## DATA SUPPLIED
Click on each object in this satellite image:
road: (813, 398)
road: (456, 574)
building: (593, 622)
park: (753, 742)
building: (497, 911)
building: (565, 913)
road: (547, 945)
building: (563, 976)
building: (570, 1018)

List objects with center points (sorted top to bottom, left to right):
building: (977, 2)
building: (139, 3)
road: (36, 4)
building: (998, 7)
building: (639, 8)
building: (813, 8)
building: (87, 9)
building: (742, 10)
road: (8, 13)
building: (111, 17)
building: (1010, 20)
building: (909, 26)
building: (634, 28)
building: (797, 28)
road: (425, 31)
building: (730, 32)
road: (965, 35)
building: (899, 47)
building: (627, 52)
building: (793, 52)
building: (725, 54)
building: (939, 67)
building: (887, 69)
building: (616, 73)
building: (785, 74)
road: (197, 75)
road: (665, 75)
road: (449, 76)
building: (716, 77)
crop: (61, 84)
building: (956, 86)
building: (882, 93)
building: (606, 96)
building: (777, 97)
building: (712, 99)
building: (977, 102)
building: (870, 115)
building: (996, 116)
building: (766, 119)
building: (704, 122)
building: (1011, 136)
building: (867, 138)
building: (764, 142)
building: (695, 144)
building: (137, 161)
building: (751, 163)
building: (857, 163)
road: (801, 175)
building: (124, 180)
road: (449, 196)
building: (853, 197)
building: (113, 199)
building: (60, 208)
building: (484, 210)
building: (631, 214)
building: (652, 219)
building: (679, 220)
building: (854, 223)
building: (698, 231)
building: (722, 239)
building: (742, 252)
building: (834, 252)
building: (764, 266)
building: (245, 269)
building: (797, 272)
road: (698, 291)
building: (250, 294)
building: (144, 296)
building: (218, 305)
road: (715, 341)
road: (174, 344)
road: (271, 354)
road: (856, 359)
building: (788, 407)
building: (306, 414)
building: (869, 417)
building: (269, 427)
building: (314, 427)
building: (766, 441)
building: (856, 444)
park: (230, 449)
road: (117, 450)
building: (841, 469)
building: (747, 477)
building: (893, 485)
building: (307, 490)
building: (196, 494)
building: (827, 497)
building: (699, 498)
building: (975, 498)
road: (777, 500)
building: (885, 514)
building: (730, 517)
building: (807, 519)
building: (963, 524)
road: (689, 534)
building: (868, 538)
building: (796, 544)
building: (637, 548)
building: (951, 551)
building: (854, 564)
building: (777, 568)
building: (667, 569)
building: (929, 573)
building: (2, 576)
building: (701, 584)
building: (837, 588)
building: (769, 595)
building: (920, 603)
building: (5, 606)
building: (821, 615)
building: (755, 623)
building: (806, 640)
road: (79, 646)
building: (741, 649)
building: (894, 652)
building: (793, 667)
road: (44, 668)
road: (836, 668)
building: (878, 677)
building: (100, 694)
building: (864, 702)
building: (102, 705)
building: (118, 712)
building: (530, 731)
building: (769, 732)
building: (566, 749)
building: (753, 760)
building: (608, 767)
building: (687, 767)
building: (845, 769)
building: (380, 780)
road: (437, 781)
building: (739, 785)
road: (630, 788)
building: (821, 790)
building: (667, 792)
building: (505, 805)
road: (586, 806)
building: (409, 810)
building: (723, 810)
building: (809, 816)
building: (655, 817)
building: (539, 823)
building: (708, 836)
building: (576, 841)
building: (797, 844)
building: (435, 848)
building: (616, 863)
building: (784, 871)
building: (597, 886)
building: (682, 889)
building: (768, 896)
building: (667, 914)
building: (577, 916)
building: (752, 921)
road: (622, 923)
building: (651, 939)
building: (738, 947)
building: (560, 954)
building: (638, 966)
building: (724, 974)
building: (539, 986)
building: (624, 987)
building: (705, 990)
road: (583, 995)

## PROBLEM STATEMENT
Please reproduce each entry above exactly as it reads.

## THE COMPLETED TASK
Click on each object in this satellite image:
road: (813, 398)
road: (456, 574)
building: (593, 622)
park: (753, 742)
building: (497, 911)
building: (565, 913)
road: (547, 945)
building: (563, 976)
building: (570, 1018)

List objects with center points (sorted top to bottom, left to right):
building: (977, 2)
building: (139, 3)
road: (36, 4)
building: (998, 7)
building: (639, 8)
building: (813, 8)
building: (87, 9)
building: (742, 10)
road: (8, 13)
building: (111, 17)
building: (1010, 20)
building: (909, 26)
building: (634, 28)
building: (797, 28)
road: (425, 31)
building: (730, 32)
road: (965, 35)
building: (899, 47)
building: (627, 52)
building: (793, 52)
building: (725, 54)
building: (939, 67)
building: (887, 69)
building: (616, 73)
building: (785, 74)
road: (197, 75)
road: (665, 75)
road: (449, 76)
building: (716, 77)
crop: (61, 84)
building: (956, 86)
building: (882, 93)
building: (606, 96)
building: (777, 97)
building: (712, 99)
building: (977, 102)
building: (870, 115)
building: (996, 116)
building: (766, 119)
building: (704, 122)
building: (1011, 136)
building: (867, 138)
building: (764, 142)
building: (695, 144)
building: (137, 161)
building: (751, 163)
building: (857, 163)
road: (801, 175)
building: (124, 180)
road: (449, 196)
building: (853, 197)
building: (113, 199)
building: (60, 208)
building: (484, 210)
building: (631, 214)
building: (652, 219)
building: (679, 220)
building: (854, 223)
building: (698, 231)
building: (722, 239)
building: (742, 252)
building: (834, 252)
building: (764, 266)
building: (245, 269)
building: (797, 272)
road: (698, 291)
building: (250, 294)
building: (144, 296)
building: (218, 305)
road: (715, 341)
road: (174, 344)
road: (271, 354)
road: (856, 359)
building: (788, 407)
building: (306, 414)
building: (869, 417)
building: (269, 427)
building: (314, 427)
building: (766, 441)
building: (856, 444)
park: (230, 449)
road: (117, 450)
building: (841, 469)
building: (747, 477)
building: (893, 485)
building: (307, 490)
building: (196, 494)
building: (827, 497)
building: (699, 498)
building: (975, 498)
road: (777, 500)
building: (885, 514)
building: (730, 517)
building: (807, 519)
building: (963, 524)
road: (689, 534)
building: (868, 538)
building: (796, 544)
building: (637, 548)
building: (951, 551)
building: (854, 564)
building: (777, 568)
building: (667, 569)
building: (929, 573)
building: (2, 576)
building: (701, 584)
building: (837, 588)
building: (769, 595)
building: (920, 603)
building: (5, 606)
building: (821, 615)
building: (755, 623)
building: (806, 640)
road: (79, 646)
building: (741, 649)
building: (894, 652)
building: (793, 667)
road: (44, 668)
road: (836, 668)
building: (878, 677)
building: (100, 694)
building: (864, 702)
building: (102, 705)
building: (118, 712)
building: (530, 731)
building: (769, 732)
building: (566, 749)
building: (753, 760)
building: (608, 767)
building: (687, 767)
building: (845, 769)
building: (380, 780)
road: (437, 781)
building: (739, 785)
road: (630, 788)
building: (821, 790)
building: (667, 792)
building: (505, 805)
road: (586, 806)
building: (409, 810)
building: (723, 810)
building: (809, 816)
building: (655, 817)
building: (539, 823)
building: (708, 836)
building: (576, 841)
building: (797, 844)
building: (435, 848)
building: (616, 863)
building: (784, 871)
building: (597, 886)
building: (682, 889)
building: (768, 896)
building: (667, 914)
building: (577, 916)
building: (752, 921)
road: (622, 923)
building: (651, 939)
building: (738, 947)
building: (560, 954)
building: (638, 966)
building: (724, 974)
building: (539, 986)
building: (624, 987)
building: (705, 990)
road: (583, 995)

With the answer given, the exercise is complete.